*** Opening Data extract ***

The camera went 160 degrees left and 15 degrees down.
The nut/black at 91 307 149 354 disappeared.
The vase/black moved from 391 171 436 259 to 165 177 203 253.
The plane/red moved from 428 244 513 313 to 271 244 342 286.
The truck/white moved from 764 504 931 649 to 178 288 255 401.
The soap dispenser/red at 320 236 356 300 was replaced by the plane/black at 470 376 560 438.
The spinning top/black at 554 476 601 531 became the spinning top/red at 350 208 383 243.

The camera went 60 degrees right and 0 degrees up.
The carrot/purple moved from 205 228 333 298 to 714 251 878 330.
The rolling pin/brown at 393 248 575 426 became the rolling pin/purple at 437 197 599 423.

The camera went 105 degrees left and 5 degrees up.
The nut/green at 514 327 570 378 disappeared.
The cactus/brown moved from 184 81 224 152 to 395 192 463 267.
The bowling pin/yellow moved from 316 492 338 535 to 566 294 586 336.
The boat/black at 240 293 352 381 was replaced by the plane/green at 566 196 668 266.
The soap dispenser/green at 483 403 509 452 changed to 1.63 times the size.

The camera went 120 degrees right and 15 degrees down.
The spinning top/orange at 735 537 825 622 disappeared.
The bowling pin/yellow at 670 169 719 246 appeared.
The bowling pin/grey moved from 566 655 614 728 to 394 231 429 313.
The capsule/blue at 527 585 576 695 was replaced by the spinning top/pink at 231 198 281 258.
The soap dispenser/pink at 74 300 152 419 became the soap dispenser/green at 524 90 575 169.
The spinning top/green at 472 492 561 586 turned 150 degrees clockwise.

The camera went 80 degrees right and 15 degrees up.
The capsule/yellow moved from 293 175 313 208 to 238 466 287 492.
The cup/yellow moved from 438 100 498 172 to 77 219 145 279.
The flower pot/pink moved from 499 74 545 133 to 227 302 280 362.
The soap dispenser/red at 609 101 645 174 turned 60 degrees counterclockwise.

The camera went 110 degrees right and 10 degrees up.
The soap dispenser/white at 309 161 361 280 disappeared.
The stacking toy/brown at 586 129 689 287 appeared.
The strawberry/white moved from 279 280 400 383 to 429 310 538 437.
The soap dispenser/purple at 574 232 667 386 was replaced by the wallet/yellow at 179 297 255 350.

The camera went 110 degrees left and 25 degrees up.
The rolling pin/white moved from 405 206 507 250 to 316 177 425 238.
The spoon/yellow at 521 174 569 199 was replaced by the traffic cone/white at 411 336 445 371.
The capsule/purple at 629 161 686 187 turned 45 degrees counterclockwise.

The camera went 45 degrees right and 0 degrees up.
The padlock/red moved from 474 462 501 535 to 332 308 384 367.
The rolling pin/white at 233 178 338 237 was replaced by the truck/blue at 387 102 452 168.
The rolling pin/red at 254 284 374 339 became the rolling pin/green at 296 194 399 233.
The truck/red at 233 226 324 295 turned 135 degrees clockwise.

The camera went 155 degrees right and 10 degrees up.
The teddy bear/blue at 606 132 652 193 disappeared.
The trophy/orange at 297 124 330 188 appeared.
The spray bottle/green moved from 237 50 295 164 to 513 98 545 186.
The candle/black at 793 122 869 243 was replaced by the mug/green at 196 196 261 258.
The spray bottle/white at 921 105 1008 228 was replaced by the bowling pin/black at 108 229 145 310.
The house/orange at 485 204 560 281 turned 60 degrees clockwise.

*** Closing Data extract ***

**Directions for this task**. Only the lines from the first line of the records through the line with "The soap dispenser/red at 320" should be reproduced, exactly and with nothing added.

**Answer box**.
The camera went 160 degrees left and 15 degrees down.
The nut/black at 91 307 149 354 disappeared.
The vase/black moved from 391 171 436 259 to 165 177 203 253.
The plane/red moved from 428 244 513 313 to 271 244 342 286.
The truck/white moved from 764 504 931 649 to 178 288 255 401.
The soap dispenser/red at 320 236 356 300 was replaced by the plane/black at 470 376 560 438.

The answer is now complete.